:: Material to process ::
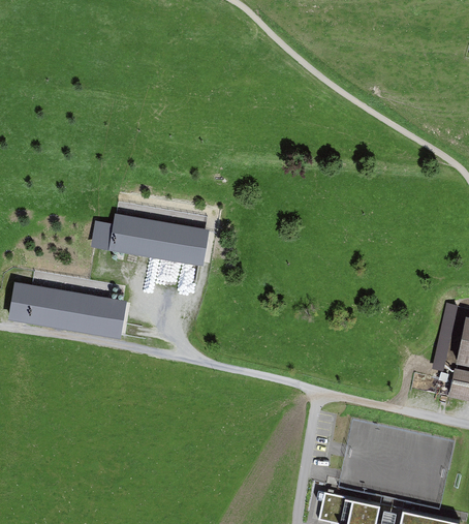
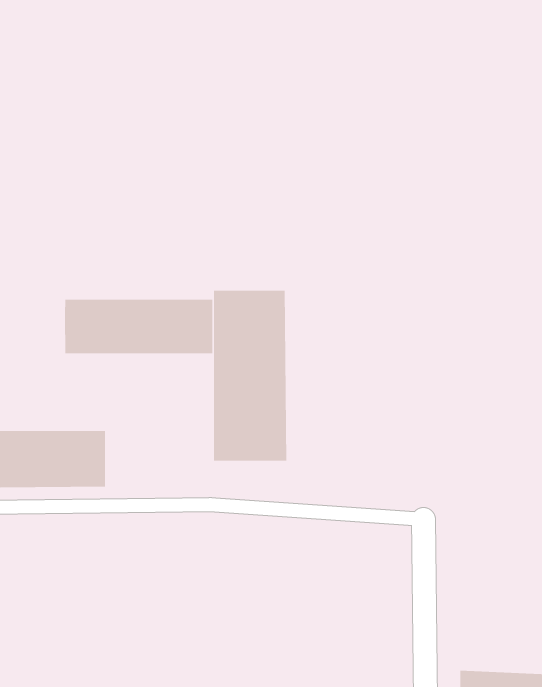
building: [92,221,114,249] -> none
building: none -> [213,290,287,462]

* * *

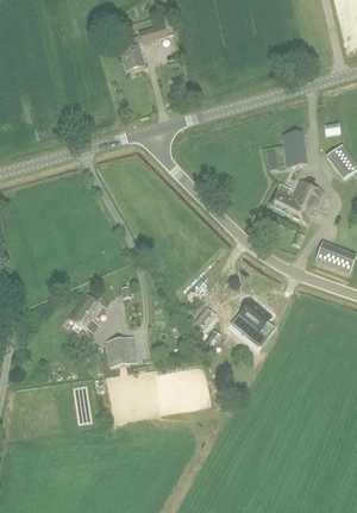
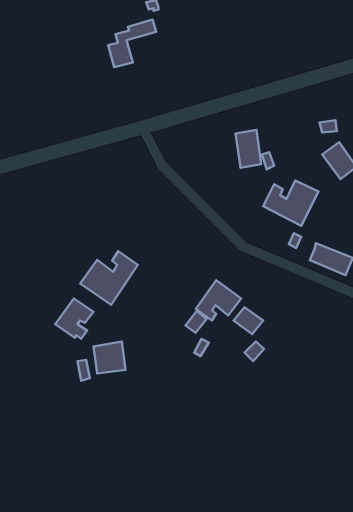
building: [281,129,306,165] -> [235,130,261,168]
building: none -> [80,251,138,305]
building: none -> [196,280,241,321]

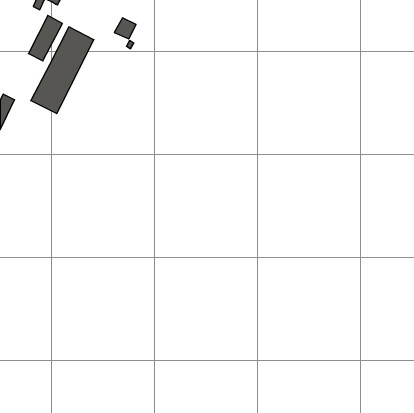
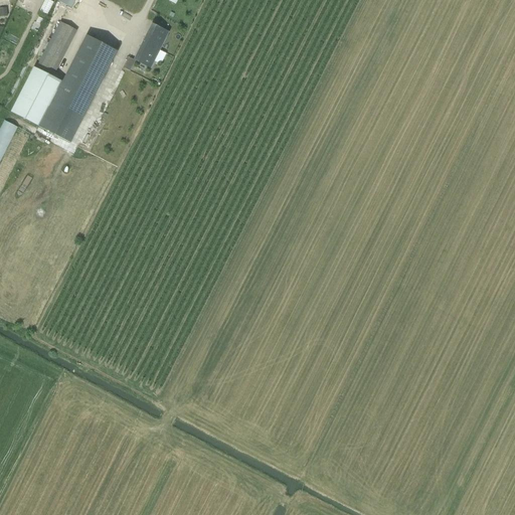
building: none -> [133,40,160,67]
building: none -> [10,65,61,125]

:: Your goal ::
State how many lines of the data above contain the word "none", and include nothing other than that number.

:: Exercise answer ::
6